## How to complete this task:
Your response should contain each line of the data that includes "cutting".

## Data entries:
------------------------

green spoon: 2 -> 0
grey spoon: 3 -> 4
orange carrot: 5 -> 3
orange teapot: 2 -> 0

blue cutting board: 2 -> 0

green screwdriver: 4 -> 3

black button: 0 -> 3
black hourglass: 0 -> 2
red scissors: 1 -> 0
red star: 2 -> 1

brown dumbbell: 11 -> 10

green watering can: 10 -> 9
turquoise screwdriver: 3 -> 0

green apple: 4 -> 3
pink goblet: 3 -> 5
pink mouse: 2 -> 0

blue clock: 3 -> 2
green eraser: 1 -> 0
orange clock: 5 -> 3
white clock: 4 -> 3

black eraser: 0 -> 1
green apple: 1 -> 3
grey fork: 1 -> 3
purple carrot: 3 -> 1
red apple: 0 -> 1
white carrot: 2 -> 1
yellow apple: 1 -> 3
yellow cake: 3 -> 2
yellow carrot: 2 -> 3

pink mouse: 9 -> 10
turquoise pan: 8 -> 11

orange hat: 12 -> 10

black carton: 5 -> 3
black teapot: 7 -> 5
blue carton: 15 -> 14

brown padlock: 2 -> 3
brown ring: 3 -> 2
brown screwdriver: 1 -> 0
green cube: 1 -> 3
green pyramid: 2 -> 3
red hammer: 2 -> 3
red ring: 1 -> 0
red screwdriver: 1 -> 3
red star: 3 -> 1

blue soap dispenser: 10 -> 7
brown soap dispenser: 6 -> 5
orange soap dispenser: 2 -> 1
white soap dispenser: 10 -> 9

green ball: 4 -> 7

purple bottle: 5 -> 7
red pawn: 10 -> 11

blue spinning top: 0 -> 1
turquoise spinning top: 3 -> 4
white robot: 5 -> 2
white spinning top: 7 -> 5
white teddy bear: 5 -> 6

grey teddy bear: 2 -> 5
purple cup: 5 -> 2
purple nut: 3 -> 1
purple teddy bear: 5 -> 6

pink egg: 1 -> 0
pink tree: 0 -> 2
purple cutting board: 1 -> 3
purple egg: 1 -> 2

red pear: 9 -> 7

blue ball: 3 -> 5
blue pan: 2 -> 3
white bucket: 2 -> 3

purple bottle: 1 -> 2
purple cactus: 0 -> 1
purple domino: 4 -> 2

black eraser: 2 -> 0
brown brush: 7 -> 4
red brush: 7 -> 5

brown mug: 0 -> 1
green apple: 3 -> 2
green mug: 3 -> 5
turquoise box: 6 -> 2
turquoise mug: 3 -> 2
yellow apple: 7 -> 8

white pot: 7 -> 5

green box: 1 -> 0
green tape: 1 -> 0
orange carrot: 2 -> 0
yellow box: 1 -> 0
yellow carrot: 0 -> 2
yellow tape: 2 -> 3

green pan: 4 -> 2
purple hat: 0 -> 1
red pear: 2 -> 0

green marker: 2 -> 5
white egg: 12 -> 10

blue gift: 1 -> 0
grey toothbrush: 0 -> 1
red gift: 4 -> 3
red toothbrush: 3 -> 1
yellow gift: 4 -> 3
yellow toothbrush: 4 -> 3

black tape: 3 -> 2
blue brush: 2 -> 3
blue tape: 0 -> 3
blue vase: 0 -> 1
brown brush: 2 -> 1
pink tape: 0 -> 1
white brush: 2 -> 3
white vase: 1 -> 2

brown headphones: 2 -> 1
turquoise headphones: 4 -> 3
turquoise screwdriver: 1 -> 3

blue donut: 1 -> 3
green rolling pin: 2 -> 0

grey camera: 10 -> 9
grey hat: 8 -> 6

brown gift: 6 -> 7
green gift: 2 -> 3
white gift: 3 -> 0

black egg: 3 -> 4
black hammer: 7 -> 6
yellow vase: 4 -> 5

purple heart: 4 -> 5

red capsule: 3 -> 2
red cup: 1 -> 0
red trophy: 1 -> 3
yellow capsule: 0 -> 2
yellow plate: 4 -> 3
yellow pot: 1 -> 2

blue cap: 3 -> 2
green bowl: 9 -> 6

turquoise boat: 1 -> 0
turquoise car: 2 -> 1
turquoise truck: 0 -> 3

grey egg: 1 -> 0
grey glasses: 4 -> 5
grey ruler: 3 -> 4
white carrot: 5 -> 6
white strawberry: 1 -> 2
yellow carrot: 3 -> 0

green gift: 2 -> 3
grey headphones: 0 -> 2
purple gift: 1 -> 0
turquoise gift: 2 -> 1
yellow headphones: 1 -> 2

------------------------

## Written solution:
blue cutting board: 2 -> 0
purple cutting board: 1 -> 3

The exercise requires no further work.